### Entries taken from a collection:

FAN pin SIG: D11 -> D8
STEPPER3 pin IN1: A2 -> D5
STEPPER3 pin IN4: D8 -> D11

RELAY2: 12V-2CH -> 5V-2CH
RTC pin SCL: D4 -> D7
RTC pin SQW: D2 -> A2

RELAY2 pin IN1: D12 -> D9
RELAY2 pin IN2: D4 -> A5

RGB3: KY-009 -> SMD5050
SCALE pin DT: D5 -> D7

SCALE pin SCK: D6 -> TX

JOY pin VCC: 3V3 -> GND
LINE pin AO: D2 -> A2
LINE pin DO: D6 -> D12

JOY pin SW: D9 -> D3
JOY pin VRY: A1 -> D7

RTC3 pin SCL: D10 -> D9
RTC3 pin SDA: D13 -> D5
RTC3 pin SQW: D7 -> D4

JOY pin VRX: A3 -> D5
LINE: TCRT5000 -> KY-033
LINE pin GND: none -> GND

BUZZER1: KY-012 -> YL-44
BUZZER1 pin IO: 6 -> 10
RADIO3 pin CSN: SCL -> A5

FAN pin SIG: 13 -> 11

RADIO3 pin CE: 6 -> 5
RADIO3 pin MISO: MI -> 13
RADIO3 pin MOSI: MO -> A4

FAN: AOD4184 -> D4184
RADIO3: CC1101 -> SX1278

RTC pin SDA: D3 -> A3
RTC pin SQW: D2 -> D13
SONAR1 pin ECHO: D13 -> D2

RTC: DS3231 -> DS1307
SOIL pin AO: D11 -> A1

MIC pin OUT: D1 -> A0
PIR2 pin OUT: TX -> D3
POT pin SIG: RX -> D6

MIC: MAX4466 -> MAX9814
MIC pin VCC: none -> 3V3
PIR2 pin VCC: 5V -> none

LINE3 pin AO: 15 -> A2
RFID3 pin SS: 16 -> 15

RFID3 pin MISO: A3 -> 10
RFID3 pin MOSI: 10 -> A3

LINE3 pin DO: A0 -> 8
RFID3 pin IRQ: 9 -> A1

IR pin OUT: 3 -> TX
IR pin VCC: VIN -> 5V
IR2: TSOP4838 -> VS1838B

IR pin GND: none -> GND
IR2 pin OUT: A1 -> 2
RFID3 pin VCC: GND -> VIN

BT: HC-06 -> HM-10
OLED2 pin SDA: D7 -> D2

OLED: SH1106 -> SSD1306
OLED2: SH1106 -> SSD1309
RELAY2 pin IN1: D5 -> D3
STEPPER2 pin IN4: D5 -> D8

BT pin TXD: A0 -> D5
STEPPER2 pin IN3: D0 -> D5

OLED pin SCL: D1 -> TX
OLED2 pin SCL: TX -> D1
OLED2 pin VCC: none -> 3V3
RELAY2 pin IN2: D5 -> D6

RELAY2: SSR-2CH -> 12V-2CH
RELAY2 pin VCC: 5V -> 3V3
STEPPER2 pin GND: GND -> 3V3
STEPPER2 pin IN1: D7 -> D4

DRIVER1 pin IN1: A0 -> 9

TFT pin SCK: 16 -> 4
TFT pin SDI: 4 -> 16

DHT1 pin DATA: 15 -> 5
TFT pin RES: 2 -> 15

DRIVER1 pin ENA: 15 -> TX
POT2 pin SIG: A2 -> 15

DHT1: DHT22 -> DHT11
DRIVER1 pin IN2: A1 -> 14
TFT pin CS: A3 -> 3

### WHAT YOU NEED TO DO:
Could you repeat exactly the lines above from the line with "RFID3 pin IRQ: 9 -> A1" up to and including the line with "RELAY2 pin IN1: D5 -> D3", and only those?

### WRITTEN ANSWER:
RFID3 pin IRQ: 9 -> A1

IR pin OUT: 3 -> TX
IR pin VCC: VIN -> 5V
IR2: TSOP4838 -> VS1838B

IR pin GND: none -> GND
IR2 pin OUT: A1 -> 2
RFID3 pin VCC: GND -> VIN

BT: HC-06 -> HM-10
OLED2 pin SDA: D7 -> D2

OLED: SH1106 -> SSD1306
OLED2: SH1106 -> SSD1309
RELAY2 pin IN1: D5 -> D3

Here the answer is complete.